An exact retyping of all lines below is the answer; pictures do not belong in it.

#### [AVAILABLE DATA]
####################
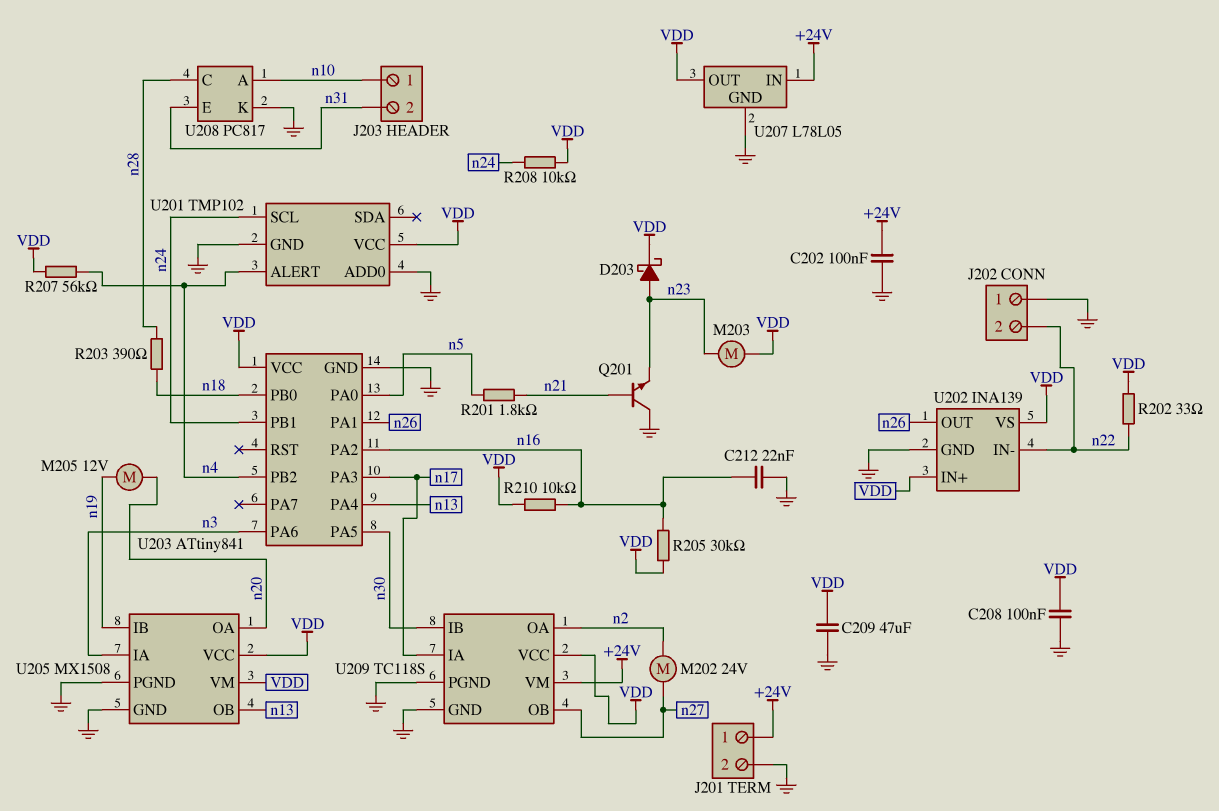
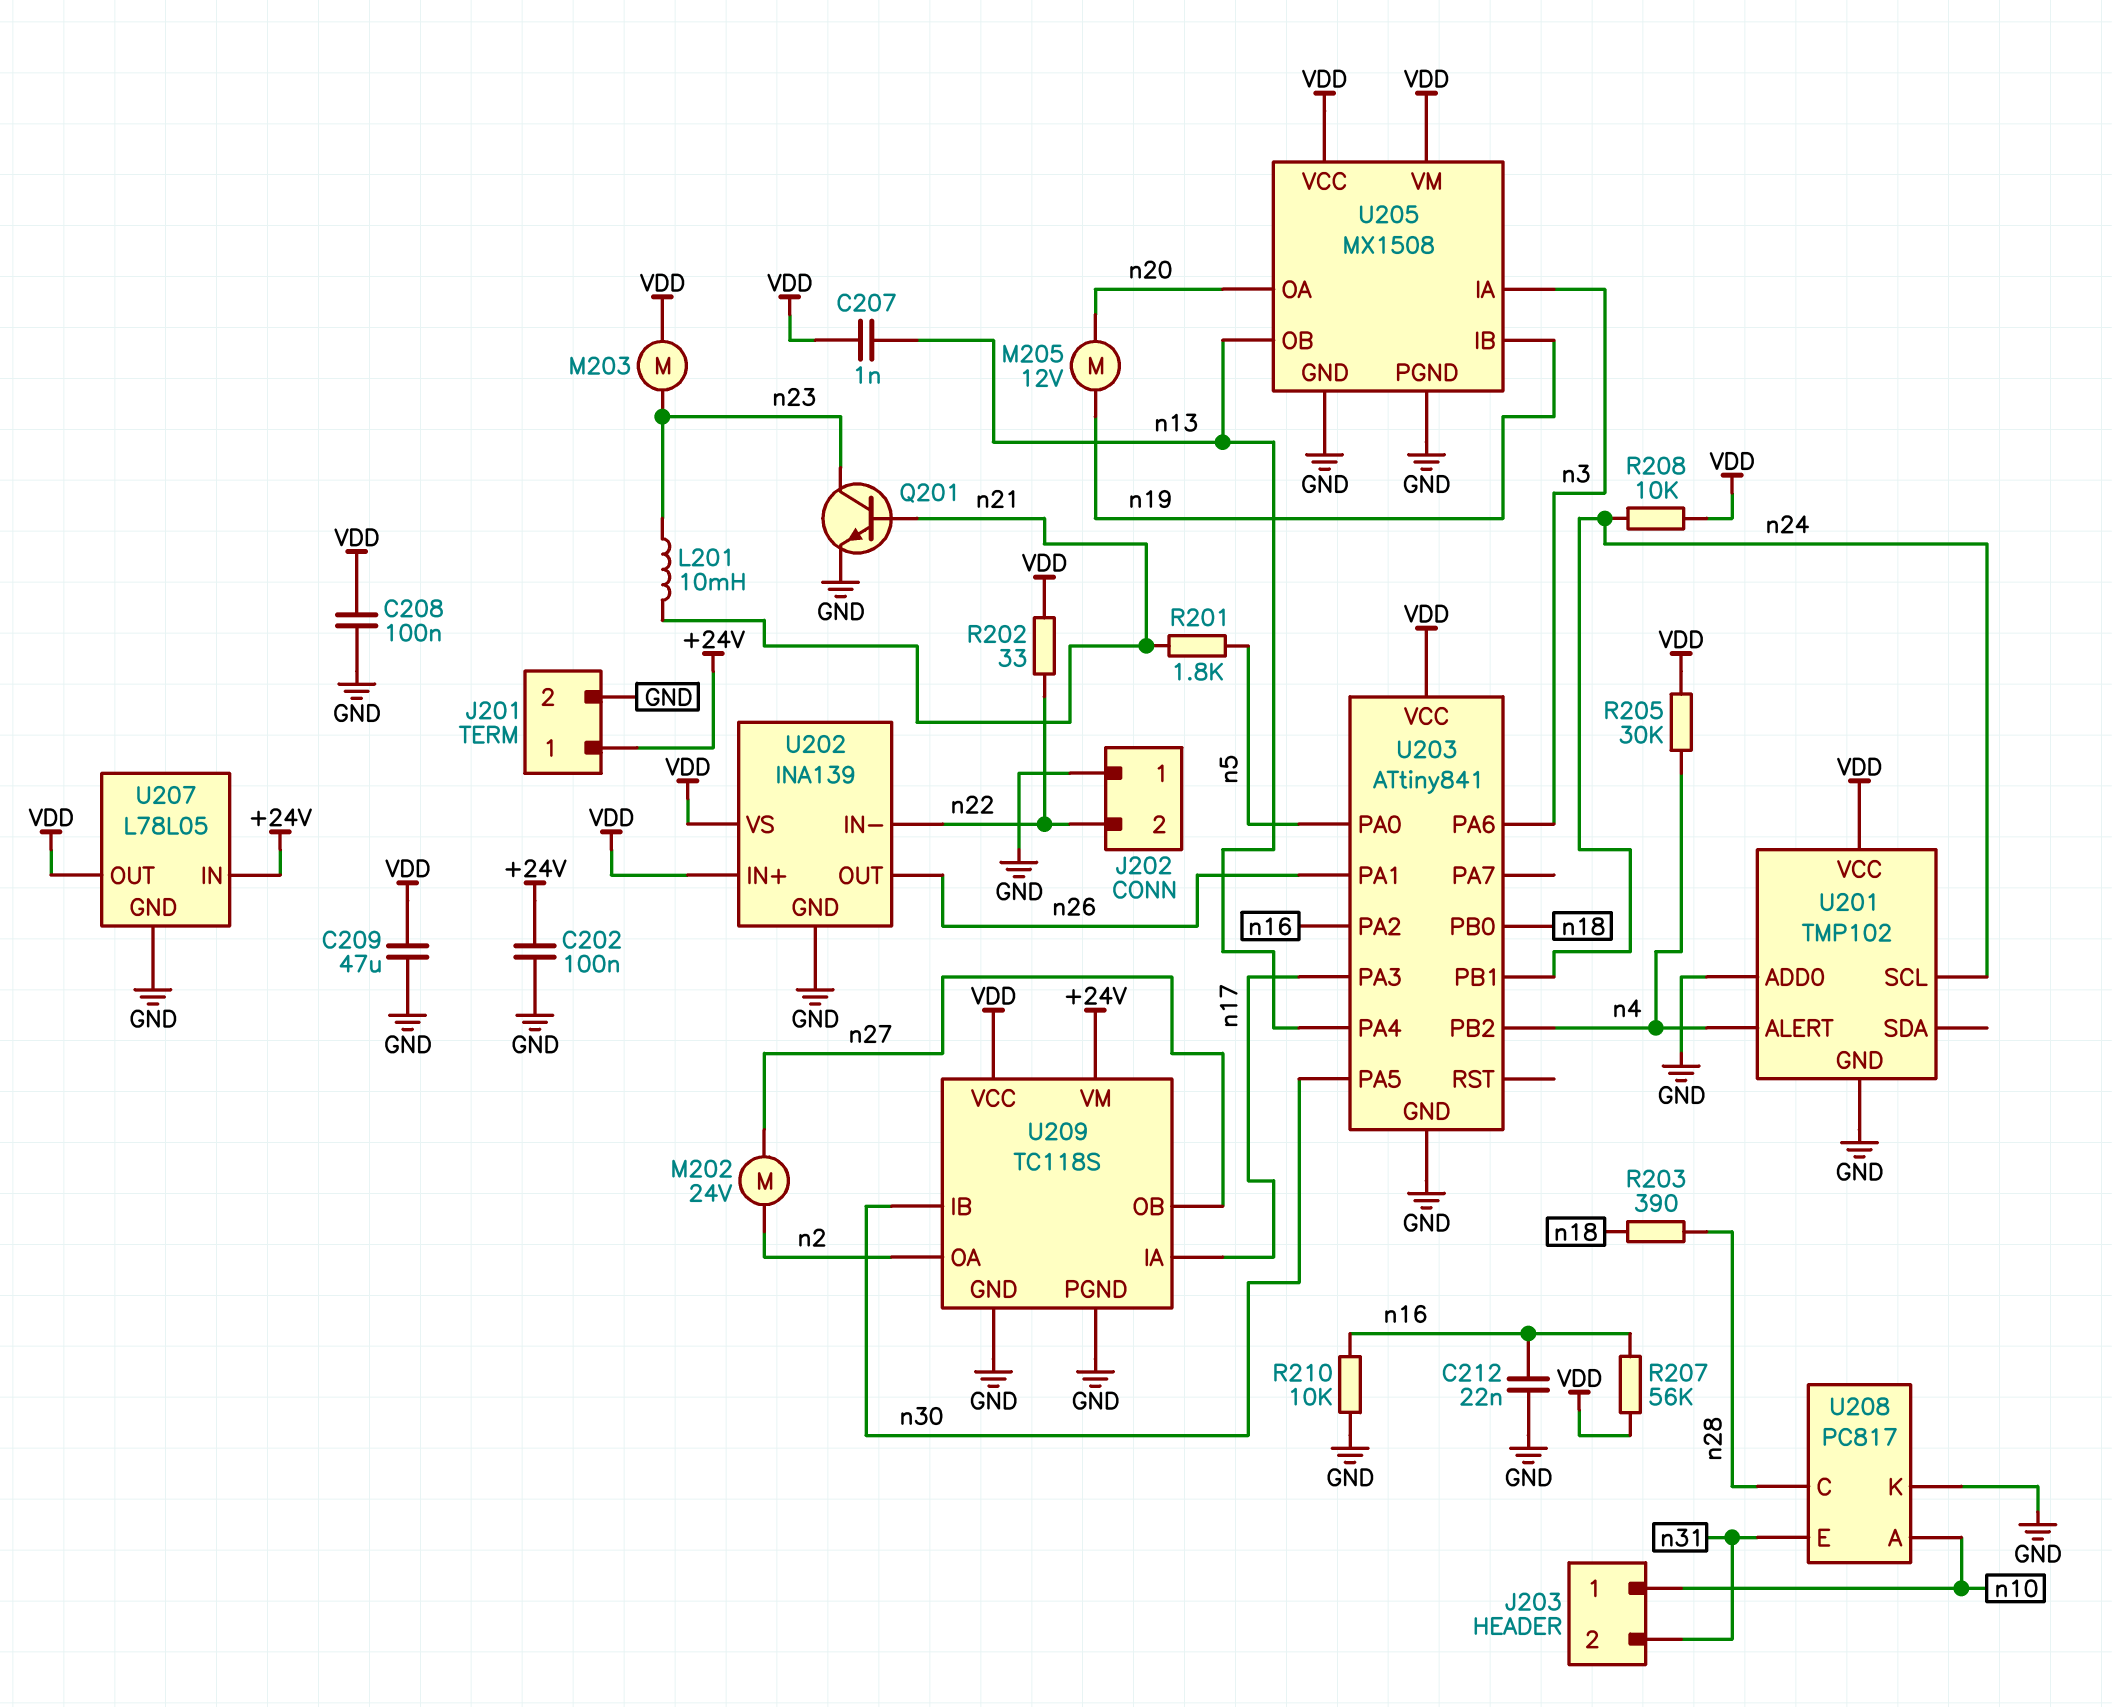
C207: none -> 1nF (VDD, n13)
D203: schottky (A n23, K VDD) -> none
L201: none -> 10mH (n21, n23)
Q201: NPN (B n21, C GND, E n23) -> NPN (B n21, C n23, E GND)
R205: 30k (VDD, n16) -> 30k (VDD, n4)
R207: 56k (VDD, n4) -> 56k (VDD, n16)
R210: 10k (VDD, n16) -> 10k (GND, n16)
####################
#### [FINAL ANSWER]
C207: none -> 1nF (VDD, n13)
D203: schottky (A n23, K VDD) -> none
L201: none -> 10mH (n21, n23)
Q201: NPN (B n21, C GND, E n23) -> NPN (B n21, C n23, E GND)
R205: 30k (VDD, n16) -> 30k (VDD, n4)
R207: 56k (VDD, n4) -> 56k (VDD, n16)
R210: 10k (VDD, n16) -> 10k (GND, n16)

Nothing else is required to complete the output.